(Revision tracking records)
____________
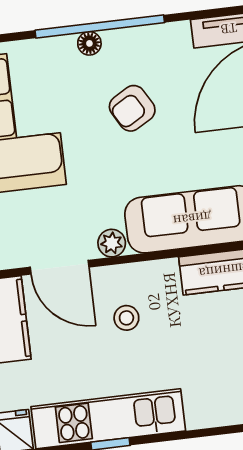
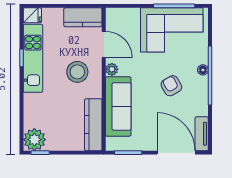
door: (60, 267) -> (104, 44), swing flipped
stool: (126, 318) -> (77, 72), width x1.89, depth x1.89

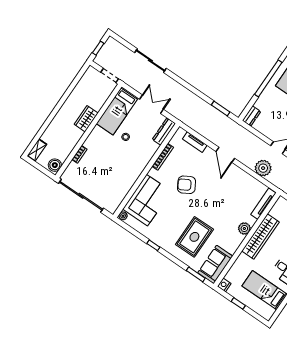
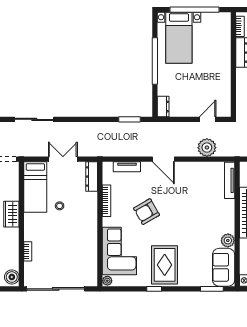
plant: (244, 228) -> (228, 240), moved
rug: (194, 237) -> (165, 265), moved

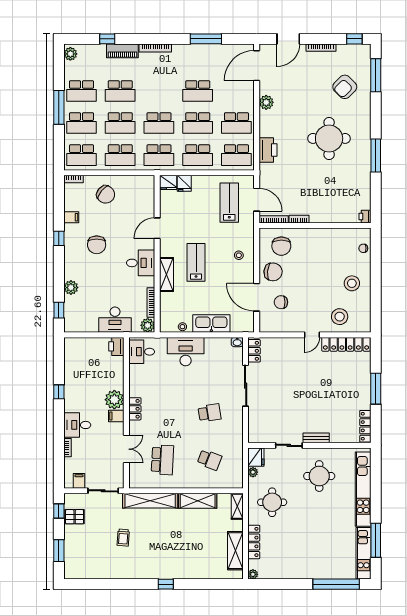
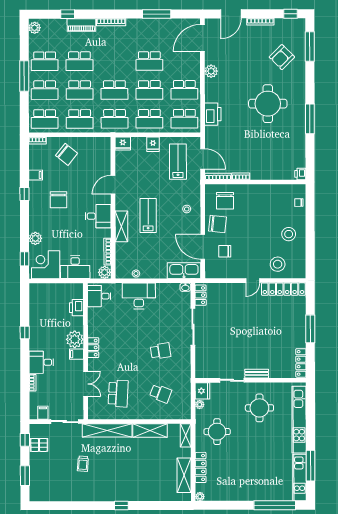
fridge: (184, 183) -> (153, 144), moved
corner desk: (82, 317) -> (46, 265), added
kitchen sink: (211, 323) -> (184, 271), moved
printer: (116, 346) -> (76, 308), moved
____________
Whenever a line above includes "moved", copy it in full.

* [ANSWER BOX]
plant: (244, 228) -> (228, 240), moved
rug: (194, 237) -> (165, 265), moved
fridge: (184, 183) -> (153, 144), moved
kitchen sink: (211, 323) -> (184, 271), moved
printer: (116, 346) -> (76, 308), moved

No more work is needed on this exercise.